Work task ->
Line by line, repeat the material below exactly and skip the images.

Supplied information ->
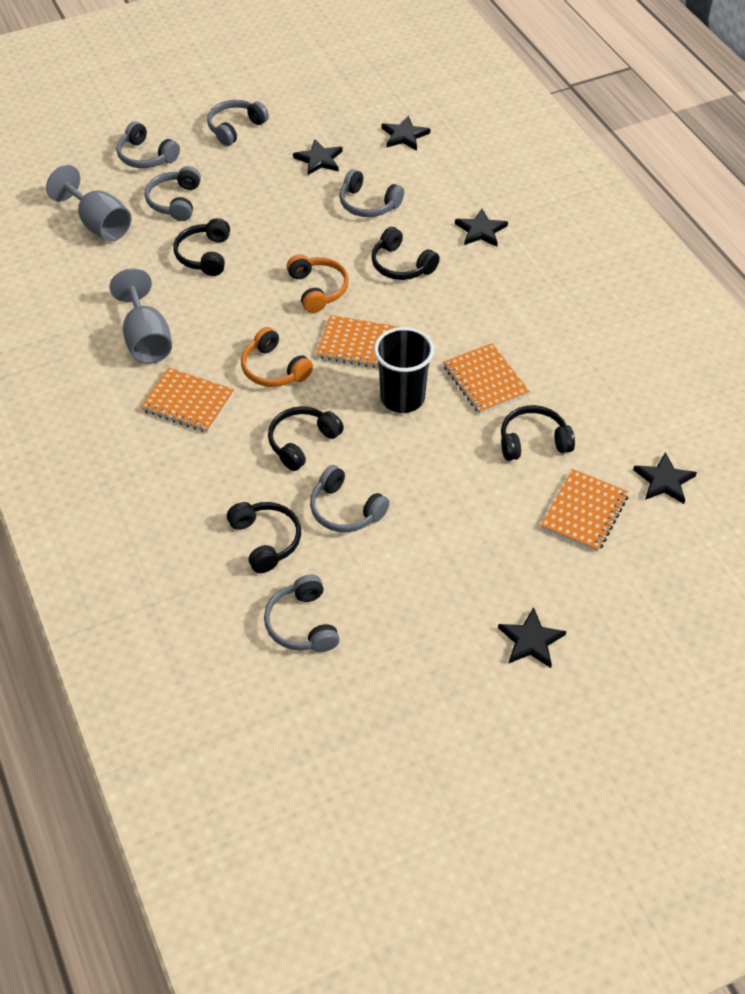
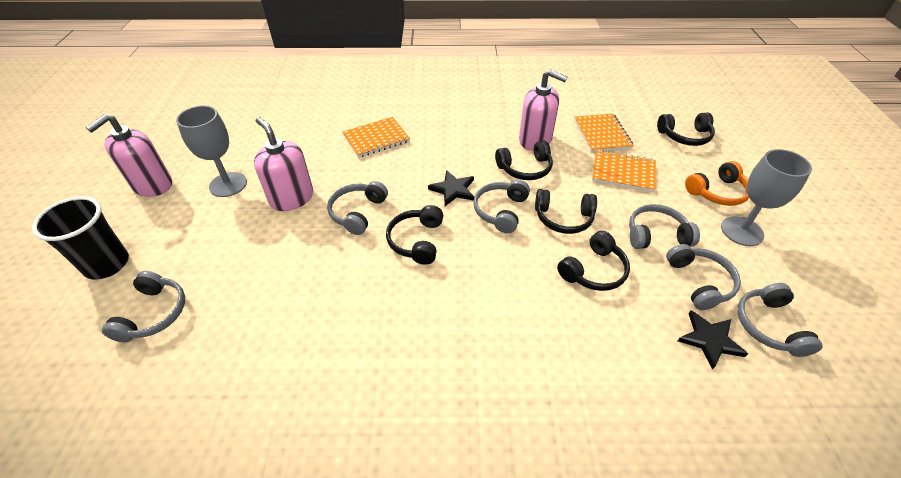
black star: 5 -> 2
orange headphones: 2 -> 1
orange notebook: 4 -> 3
pink soap dispenser: 0 -> 3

Answer below ->
black star: 5 -> 2
orange headphones: 2 -> 1
orange notebook: 4 -> 3
pink soap dispenser: 0 -> 3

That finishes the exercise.